▸ **Problem statement**: Your answer must hold only the lines below from the line containing "Olra 2: [361,703,392,734]" through the line containing "Agenda ideas: [616,519,957,705]", each reproduced exactly.

▸ **Supplied information**:

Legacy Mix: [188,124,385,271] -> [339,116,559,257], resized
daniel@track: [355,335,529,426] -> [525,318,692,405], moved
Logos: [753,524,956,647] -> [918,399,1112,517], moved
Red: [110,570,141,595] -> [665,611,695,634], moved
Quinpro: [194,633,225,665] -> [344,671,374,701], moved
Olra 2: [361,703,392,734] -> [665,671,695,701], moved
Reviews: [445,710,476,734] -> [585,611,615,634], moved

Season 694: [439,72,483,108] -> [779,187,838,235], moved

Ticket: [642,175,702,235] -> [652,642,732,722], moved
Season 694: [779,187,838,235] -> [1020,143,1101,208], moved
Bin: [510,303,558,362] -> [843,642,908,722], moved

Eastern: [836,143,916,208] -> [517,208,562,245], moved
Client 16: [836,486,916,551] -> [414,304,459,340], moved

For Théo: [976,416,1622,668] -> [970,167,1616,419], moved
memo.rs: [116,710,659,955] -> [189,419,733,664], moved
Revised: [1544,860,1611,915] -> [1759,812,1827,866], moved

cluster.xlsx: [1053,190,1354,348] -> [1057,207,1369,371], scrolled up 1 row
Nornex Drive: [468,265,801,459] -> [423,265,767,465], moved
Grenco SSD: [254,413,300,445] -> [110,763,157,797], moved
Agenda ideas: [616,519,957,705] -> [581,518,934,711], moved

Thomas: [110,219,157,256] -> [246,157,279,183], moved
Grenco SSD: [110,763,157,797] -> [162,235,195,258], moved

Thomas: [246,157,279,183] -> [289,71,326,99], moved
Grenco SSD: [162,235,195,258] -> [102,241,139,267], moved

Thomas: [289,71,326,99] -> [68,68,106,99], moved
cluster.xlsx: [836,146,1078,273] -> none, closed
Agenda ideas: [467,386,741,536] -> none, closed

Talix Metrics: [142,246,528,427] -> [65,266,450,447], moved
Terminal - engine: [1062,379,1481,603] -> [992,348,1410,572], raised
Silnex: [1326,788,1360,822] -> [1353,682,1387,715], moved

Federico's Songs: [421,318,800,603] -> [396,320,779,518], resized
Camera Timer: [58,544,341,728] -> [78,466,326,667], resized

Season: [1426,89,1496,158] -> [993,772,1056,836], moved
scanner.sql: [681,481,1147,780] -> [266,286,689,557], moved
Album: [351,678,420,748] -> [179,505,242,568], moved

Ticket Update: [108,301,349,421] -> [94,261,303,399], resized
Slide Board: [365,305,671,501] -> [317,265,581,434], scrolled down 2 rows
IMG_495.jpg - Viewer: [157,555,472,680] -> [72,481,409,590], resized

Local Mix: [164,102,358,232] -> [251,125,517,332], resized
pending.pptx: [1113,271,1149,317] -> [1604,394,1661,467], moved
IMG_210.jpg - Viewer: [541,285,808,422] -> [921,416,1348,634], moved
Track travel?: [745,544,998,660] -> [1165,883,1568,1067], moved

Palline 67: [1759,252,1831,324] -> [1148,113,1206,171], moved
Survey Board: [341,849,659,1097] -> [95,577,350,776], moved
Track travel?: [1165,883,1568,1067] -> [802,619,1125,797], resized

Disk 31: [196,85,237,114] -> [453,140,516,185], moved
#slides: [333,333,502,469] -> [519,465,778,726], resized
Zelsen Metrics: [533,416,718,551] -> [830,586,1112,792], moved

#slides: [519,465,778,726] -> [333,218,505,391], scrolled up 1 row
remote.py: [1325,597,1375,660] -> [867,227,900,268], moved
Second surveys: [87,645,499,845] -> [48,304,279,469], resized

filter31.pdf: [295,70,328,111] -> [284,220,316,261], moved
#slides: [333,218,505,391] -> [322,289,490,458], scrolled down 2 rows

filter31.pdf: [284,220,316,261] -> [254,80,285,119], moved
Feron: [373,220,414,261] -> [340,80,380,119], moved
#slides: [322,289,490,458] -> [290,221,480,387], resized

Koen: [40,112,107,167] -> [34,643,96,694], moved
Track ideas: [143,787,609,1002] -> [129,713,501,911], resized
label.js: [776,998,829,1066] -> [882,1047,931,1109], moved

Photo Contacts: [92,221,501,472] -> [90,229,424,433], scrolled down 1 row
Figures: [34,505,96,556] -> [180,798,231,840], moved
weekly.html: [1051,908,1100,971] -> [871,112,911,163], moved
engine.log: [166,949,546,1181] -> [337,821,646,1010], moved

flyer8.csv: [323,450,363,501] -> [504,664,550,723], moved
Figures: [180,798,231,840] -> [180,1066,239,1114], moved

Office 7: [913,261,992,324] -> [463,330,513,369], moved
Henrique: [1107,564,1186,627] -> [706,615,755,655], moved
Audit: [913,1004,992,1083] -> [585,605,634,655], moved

▸ **Task solution**:
Olra 2: [361,703,392,734] -> [665,671,695,701], moved
Reviews: [445,710,476,734] -> [585,611,615,634], moved

Season 694: [439,72,483,108] -> [779,187,838,235], moved

Ticket: [642,175,702,235] -> [652,642,732,722], moved
Season 694: [779,187,838,235] -> [1020,143,1101,208], moved
Bin: [510,303,558,362] -> [843,642,908,722], moved

Eastern: [836,143,916,208] -> [517,208,562,245], moved
Client 16: [836,486,916,551] -> [414,304,459,340], moved

For Théo: [976,416,1622,668] -> [970,167,1616,419], moved
memo.rs: [116,710,659,955] -> [189,419,733,664], moved
Revised: [1544,860,1611,915] -> [1759,812,1827,866], moved

cluster.xlsx: [1053,190,1354,348] -> [1057,207,1369,371], scrolled up 1 row
Nornex Drive: [468,265,801,459] -> [423,265,767,465], moved
Grenco SSD: [254,413,300,445] -> [110,763,157,797], moved
Agenda ideas: [616,519,957,705] -> [581,518,934,711], moved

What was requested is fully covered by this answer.